_PROVIDED MATERIAL_.
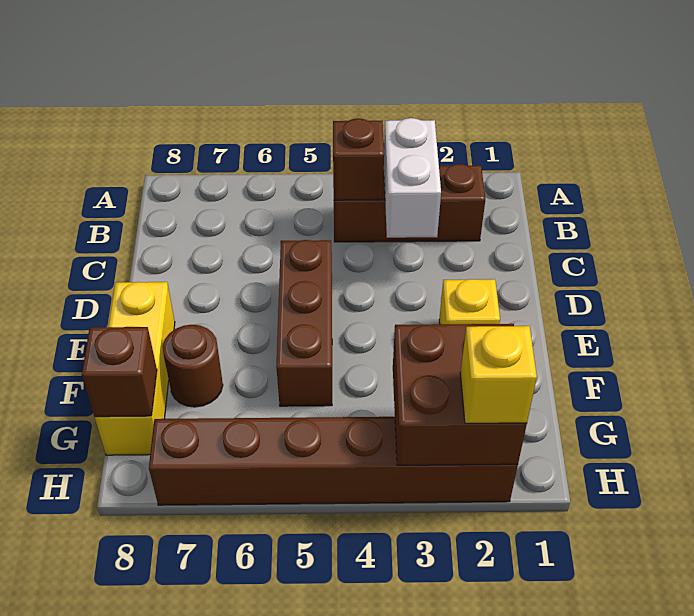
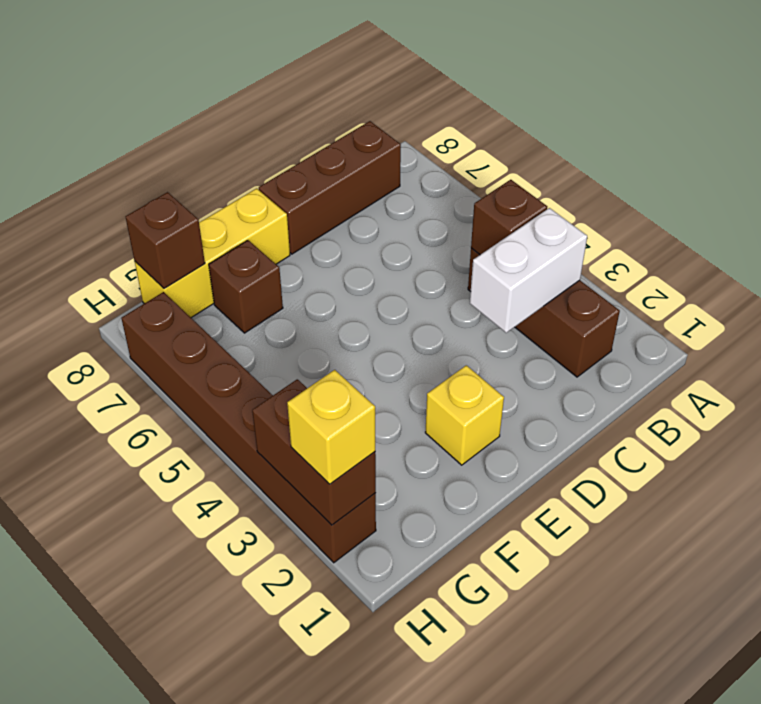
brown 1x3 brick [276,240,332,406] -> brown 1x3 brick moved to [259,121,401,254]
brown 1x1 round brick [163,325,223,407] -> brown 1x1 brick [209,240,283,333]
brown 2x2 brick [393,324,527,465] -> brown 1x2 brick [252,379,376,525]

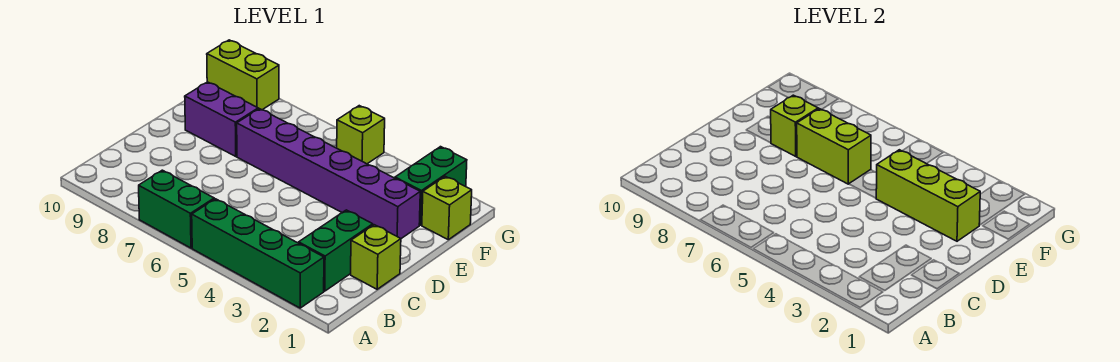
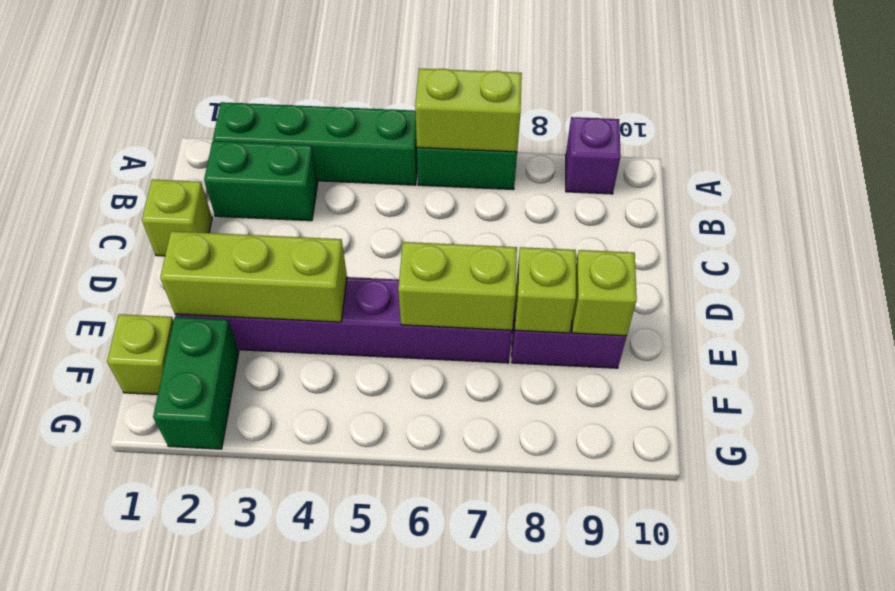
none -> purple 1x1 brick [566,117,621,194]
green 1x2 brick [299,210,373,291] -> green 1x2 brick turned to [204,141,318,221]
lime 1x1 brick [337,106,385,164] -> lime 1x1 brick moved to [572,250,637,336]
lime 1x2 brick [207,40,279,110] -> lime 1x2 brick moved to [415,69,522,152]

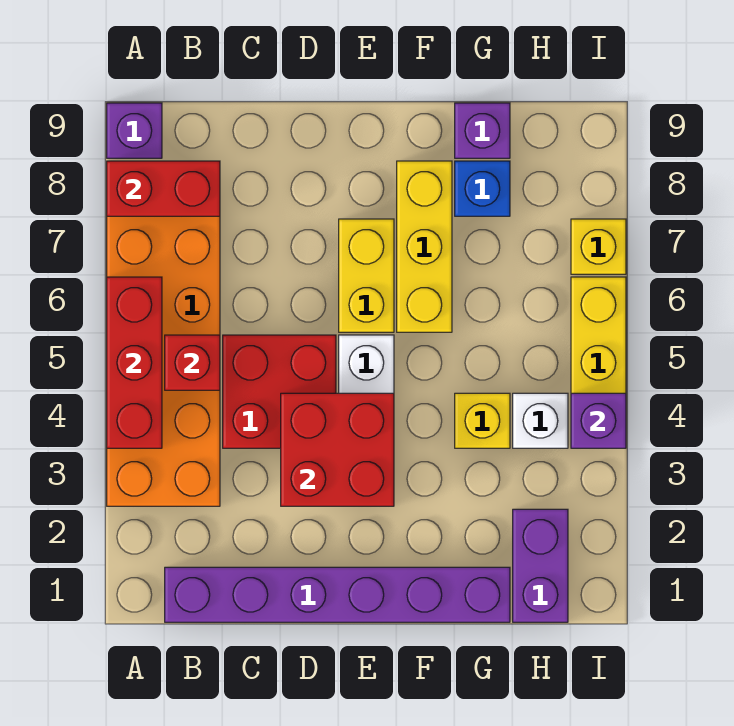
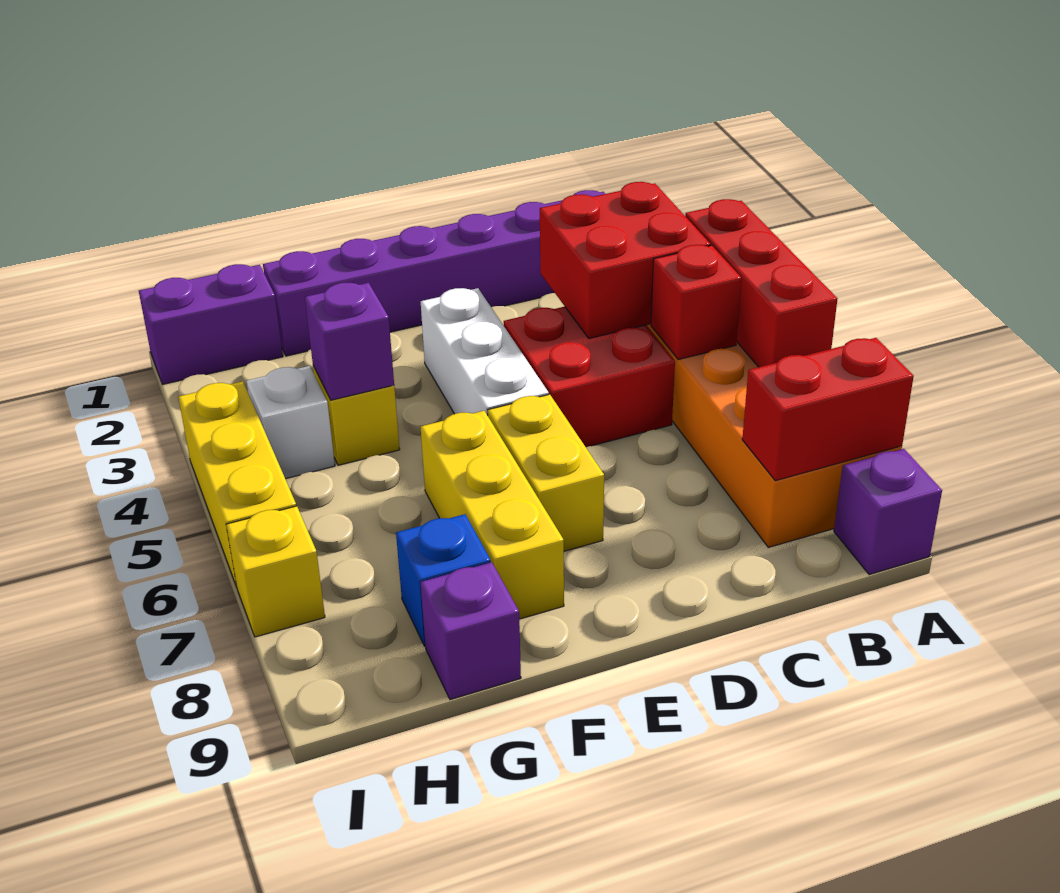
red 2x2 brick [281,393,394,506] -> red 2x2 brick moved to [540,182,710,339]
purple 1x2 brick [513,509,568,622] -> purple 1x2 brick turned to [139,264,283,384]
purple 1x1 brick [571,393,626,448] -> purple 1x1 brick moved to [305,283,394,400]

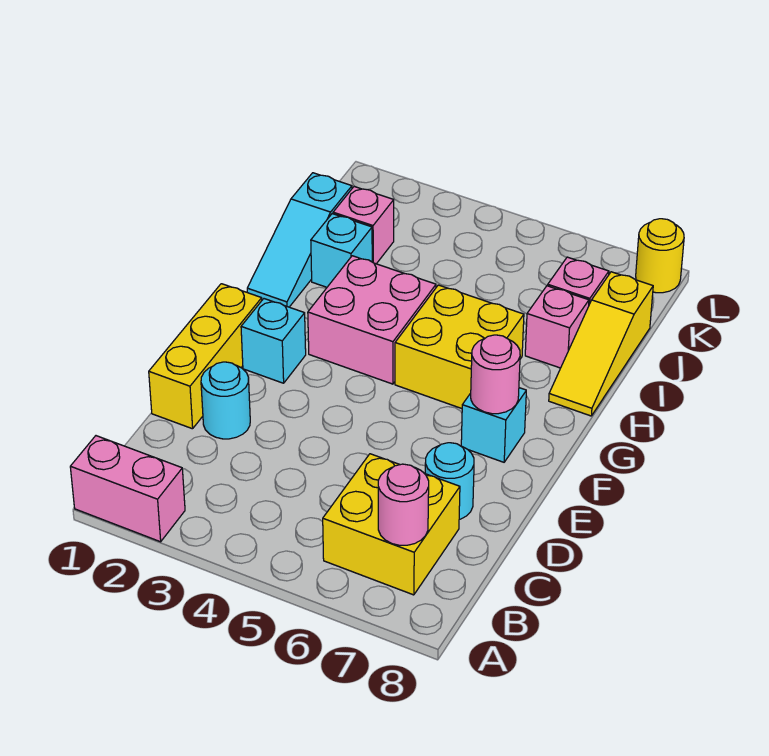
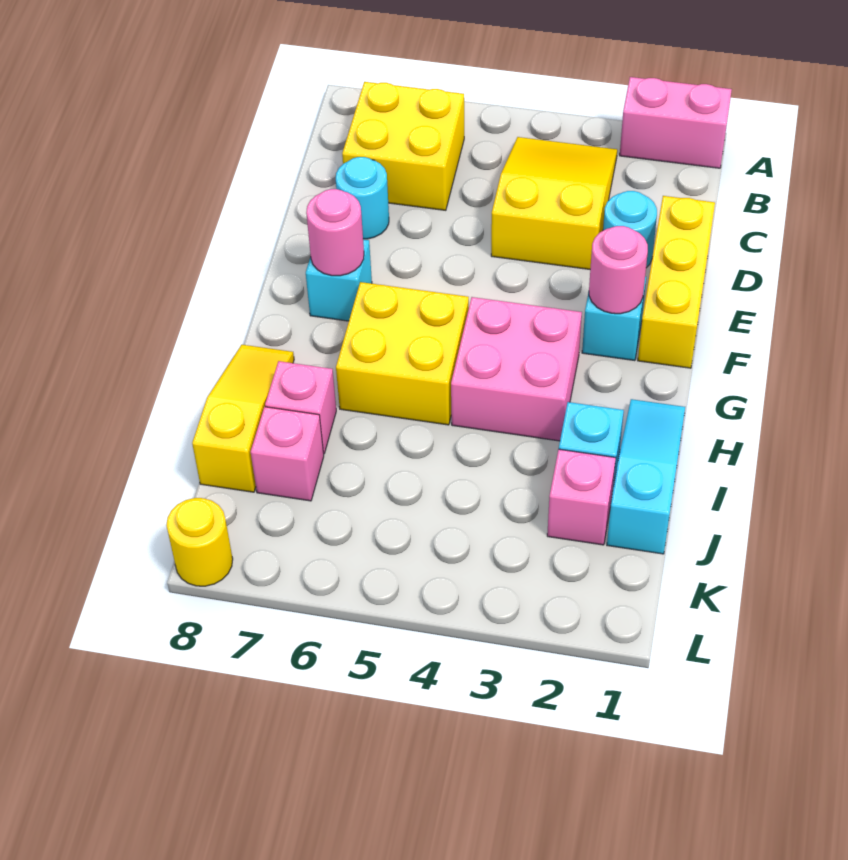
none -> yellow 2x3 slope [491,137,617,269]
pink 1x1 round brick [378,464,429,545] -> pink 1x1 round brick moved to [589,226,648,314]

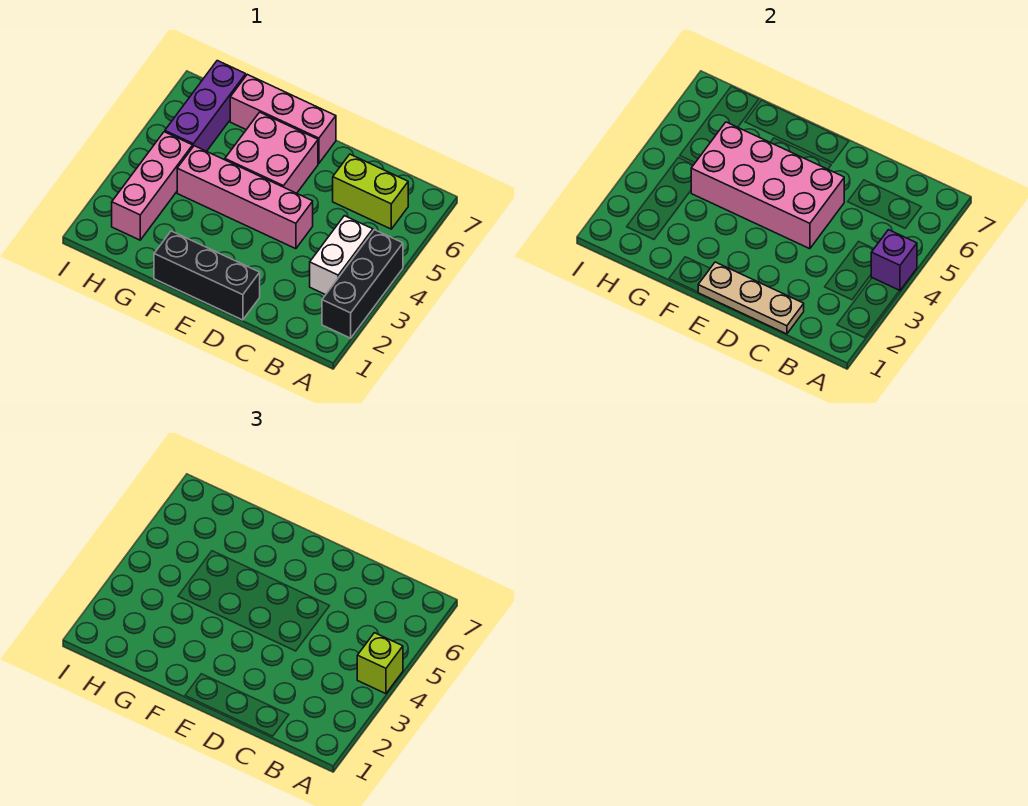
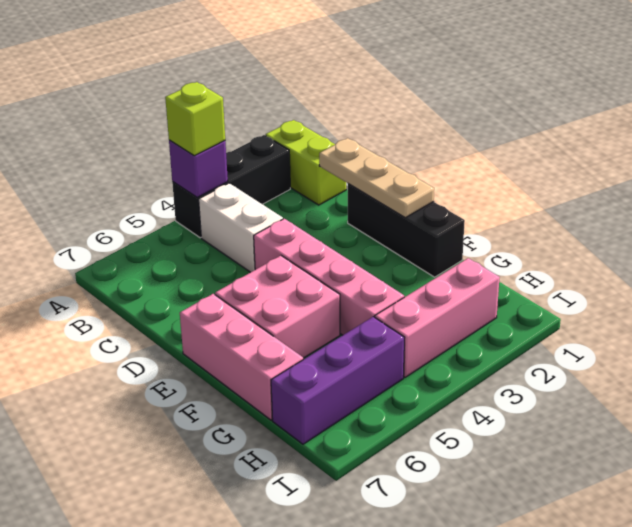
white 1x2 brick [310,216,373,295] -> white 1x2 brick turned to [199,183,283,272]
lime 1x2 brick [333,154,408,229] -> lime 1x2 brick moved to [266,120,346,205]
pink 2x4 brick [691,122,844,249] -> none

_WHAT TO PRODUCE_.
Only one stretch of the material above is wanted: the line containing "lime 1x1 brick [337,106,385,164]" through the line containing "purple 1x2 brick [513,509,568,622]". Restate it word for word, minus the pictures.

_WRITTEN SOLUTION_.
lime 1x1 brick [337,106,385,164] -> lime 1x1 brick moved to [572,250,637,336]
lime 1x2 brick [207,40,279,110] -> lime 1x2 brick moved to [415,69,522,152]

red 2x2 brick [281,393,394,506] -> red 2x2 brick moved to [540,182,710,339]
purple 1x2 brick [513,509,568,622] -> purple 1x2 brick turned to [139,264,283,384]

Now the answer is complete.